* _INFORMATION PROVIDED_
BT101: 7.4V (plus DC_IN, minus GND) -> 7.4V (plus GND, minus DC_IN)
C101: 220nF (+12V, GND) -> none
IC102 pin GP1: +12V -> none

---

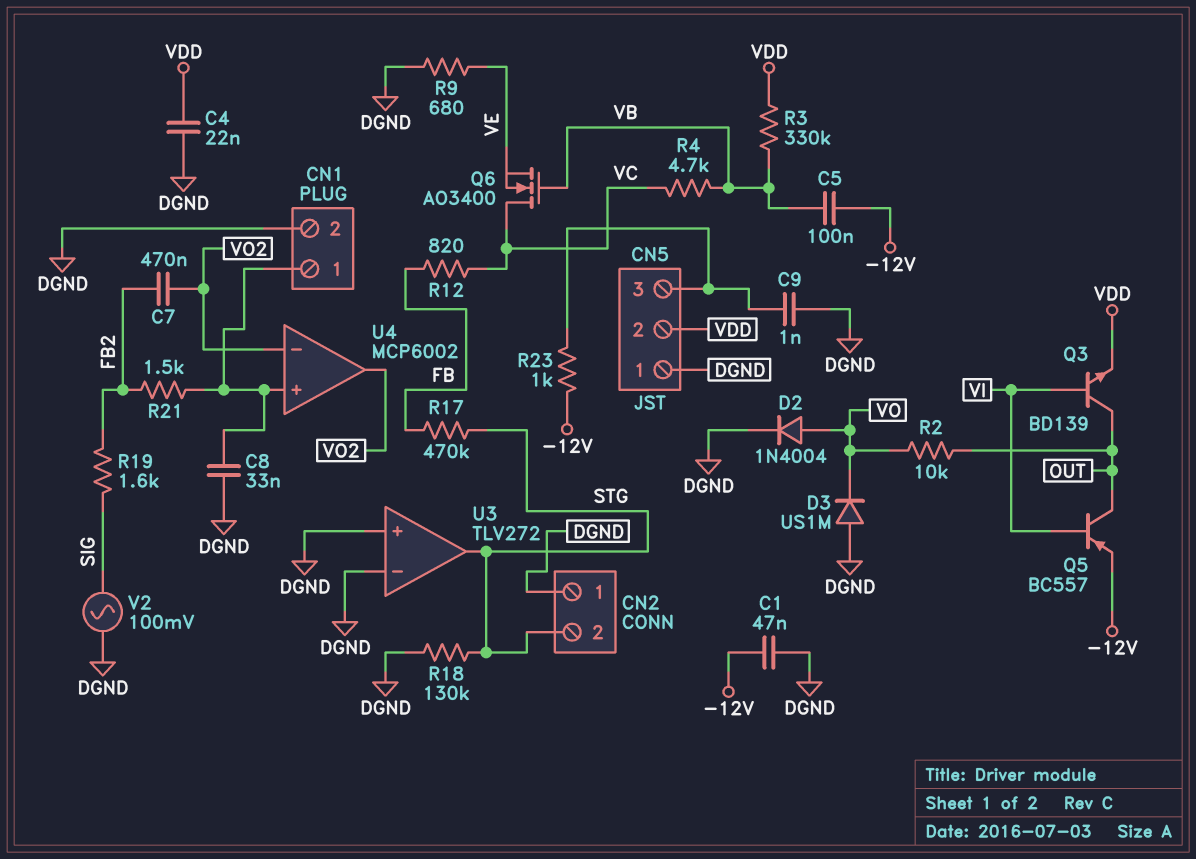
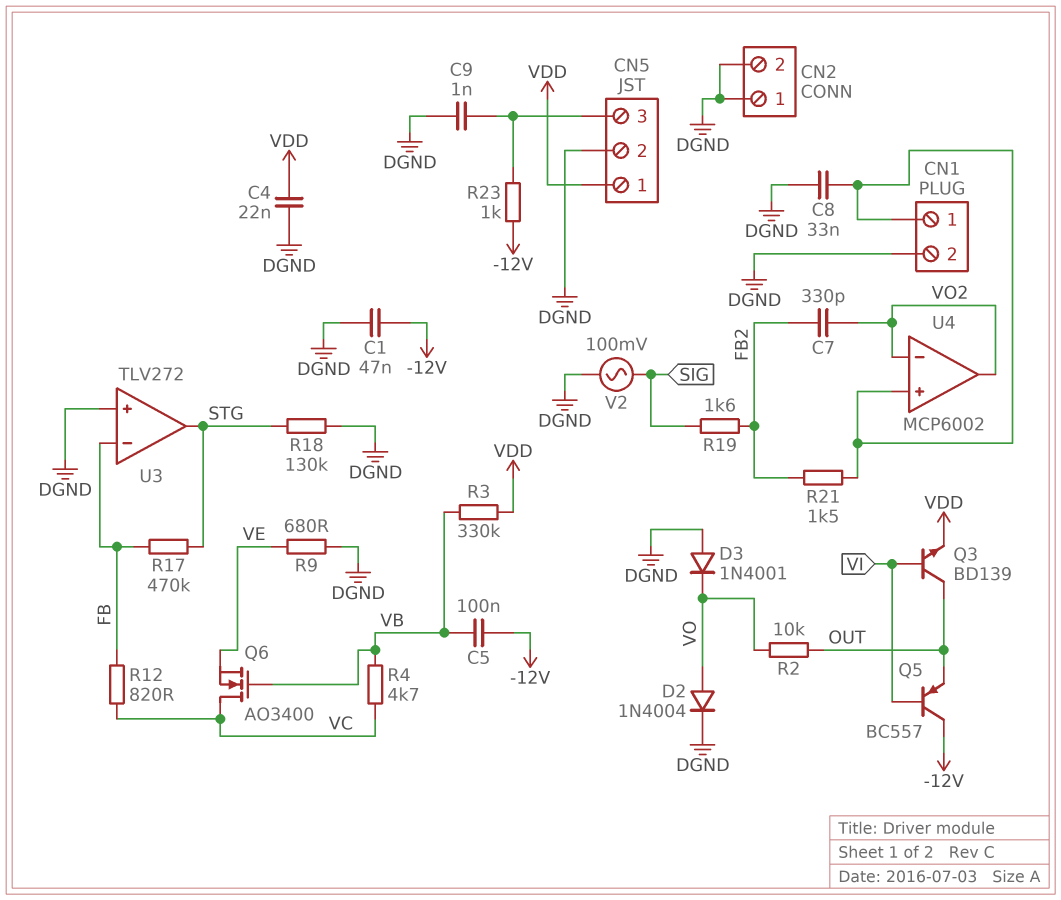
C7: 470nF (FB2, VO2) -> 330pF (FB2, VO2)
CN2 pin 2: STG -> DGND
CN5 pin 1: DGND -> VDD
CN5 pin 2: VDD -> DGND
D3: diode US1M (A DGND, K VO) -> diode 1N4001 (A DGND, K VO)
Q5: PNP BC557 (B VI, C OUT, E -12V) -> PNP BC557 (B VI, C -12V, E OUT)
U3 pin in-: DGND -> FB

* _HOW TO COMPLETE THIS TASK_
Copy word for word the stretch of entries above from the line that has "BT101: 7.4V (plus" through the line that has "IC102 pin GP1: +12V -> none", both ends included, and nothing outside it.

* _WRITTEN RESPONSE_
BT101: 7.4V (plus DC_IN, minus GND) -> 7.4V (plus GND, minus DC_IN)
C101: 220nF (+12V, GND) -> none
IC102 pin GP1: +12V -> none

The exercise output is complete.